▶ Action item
Please copy each line of the records below that includes the word "right".
(Data for analysis begins)
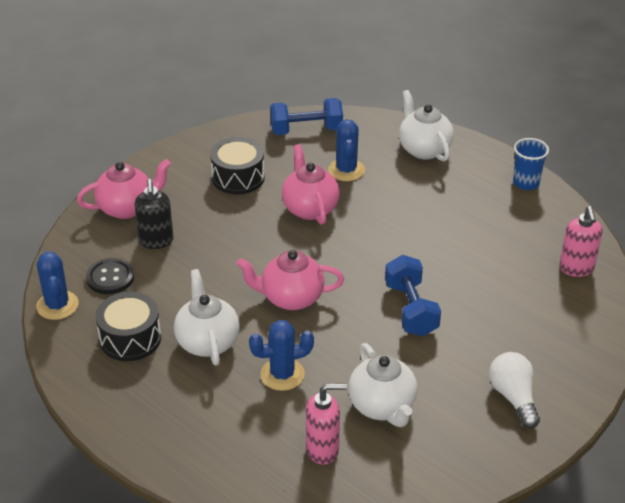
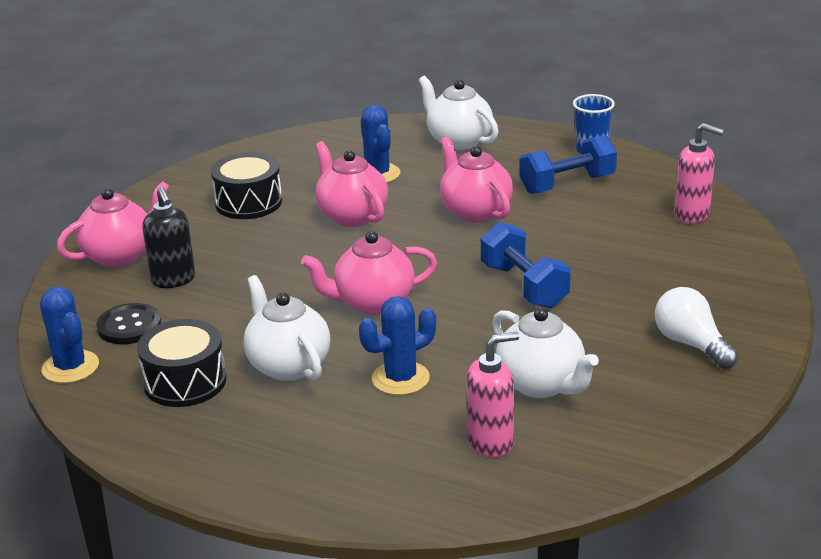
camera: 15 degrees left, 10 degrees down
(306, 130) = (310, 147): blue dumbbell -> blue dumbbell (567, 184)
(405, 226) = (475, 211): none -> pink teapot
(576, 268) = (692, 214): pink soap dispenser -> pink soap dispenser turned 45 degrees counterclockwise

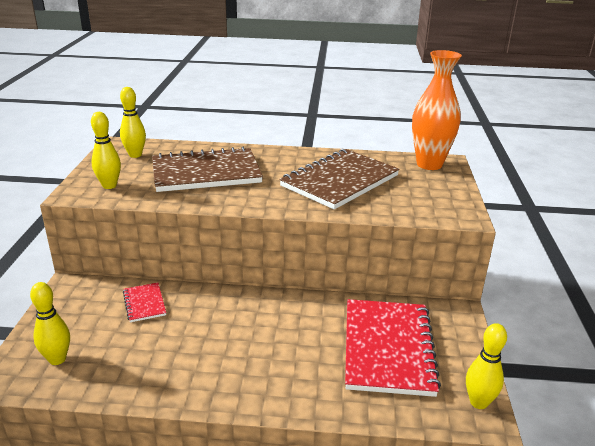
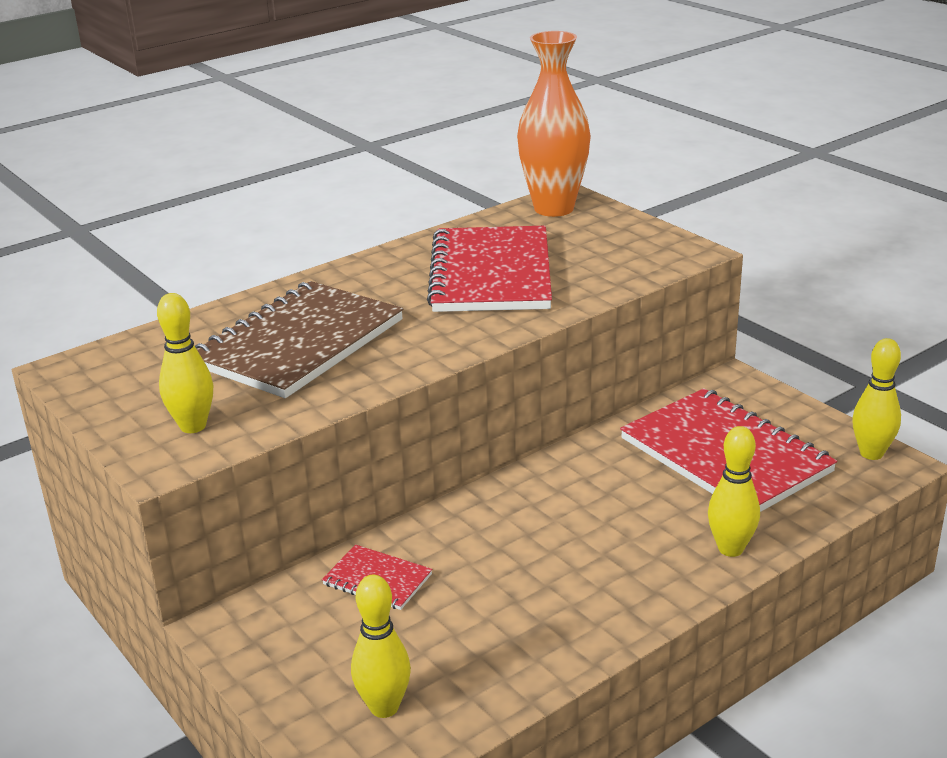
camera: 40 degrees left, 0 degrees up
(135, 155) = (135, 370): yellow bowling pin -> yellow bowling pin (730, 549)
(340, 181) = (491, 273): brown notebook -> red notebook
(Data for analysis ends)
(Data for analysis begins)
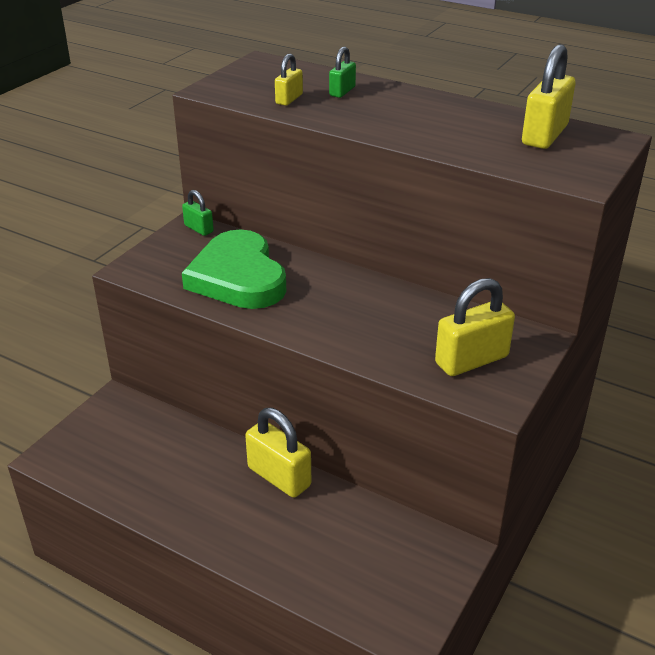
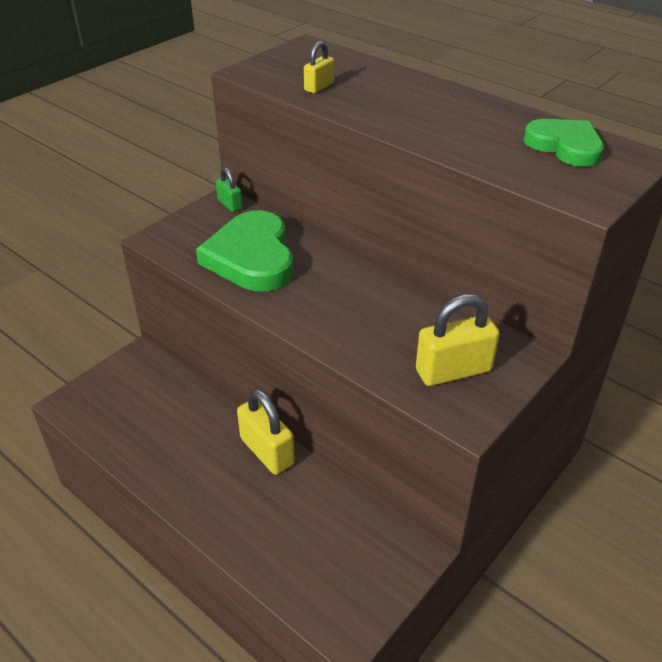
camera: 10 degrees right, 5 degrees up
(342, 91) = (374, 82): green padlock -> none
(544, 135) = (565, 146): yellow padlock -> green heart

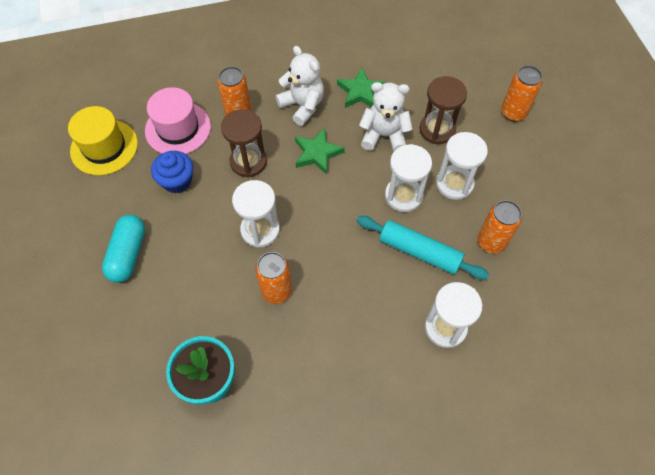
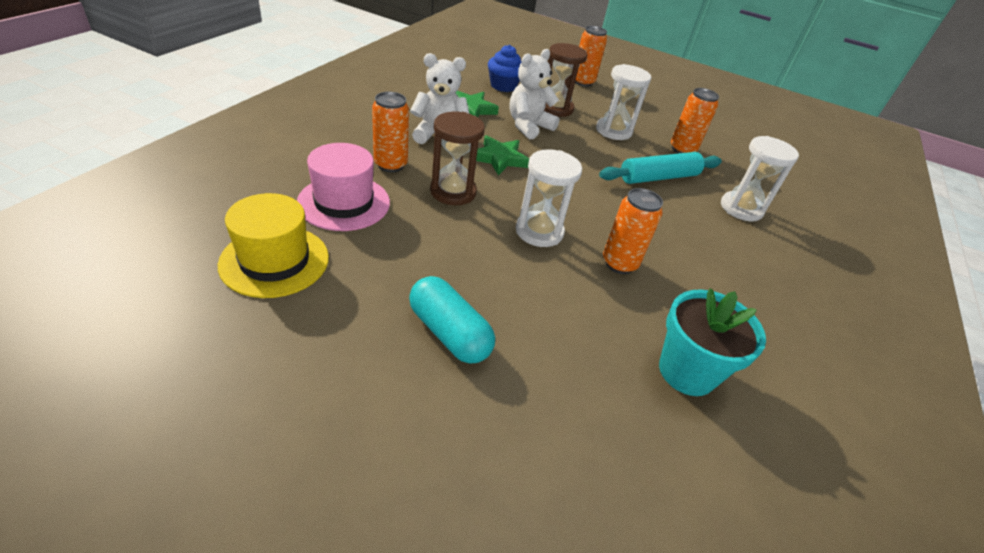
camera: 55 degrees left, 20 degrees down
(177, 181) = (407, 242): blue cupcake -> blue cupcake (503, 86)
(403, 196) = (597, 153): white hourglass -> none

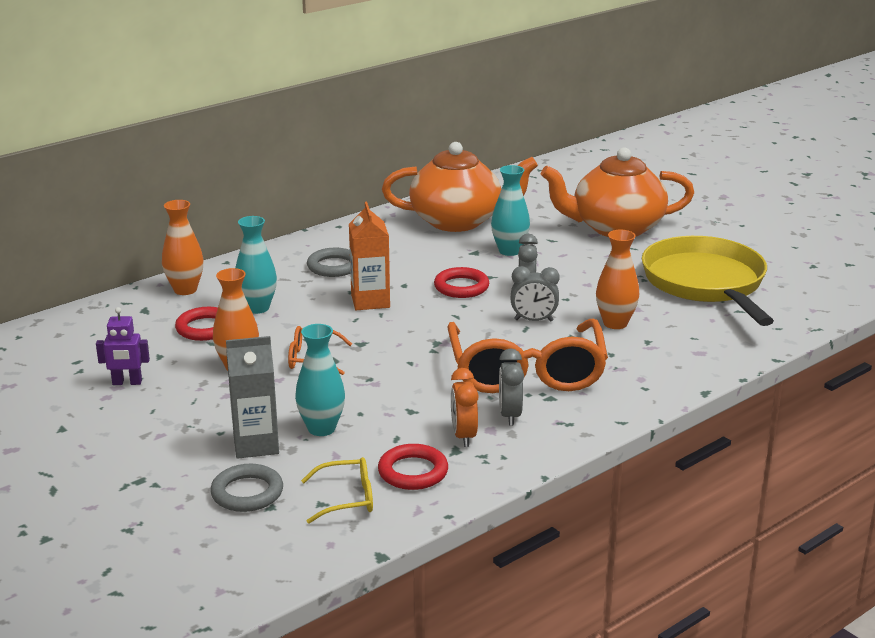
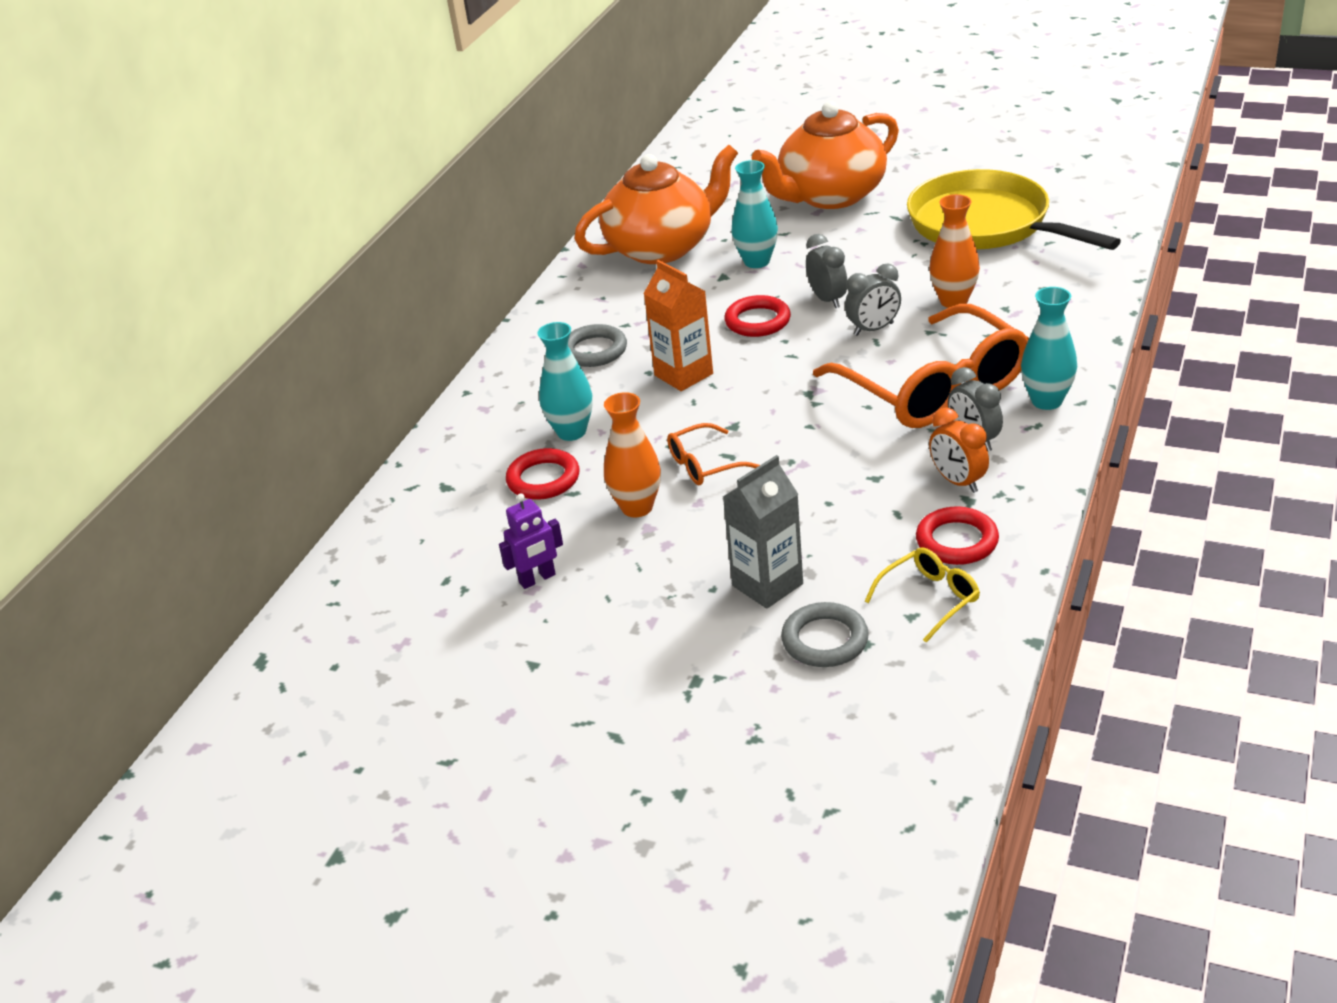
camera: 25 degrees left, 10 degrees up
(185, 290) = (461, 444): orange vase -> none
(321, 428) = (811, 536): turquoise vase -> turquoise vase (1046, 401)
(Data for analysis ends)
(Data for analysis begins)
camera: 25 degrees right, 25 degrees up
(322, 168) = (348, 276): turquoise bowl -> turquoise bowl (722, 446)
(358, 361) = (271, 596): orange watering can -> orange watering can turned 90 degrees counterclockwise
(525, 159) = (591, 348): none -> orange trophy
(Data for analysis ends)
▶ Answer area
camera: 10 degrees right, 5 degrees up
camera: 25 degrees right, 25 degrees up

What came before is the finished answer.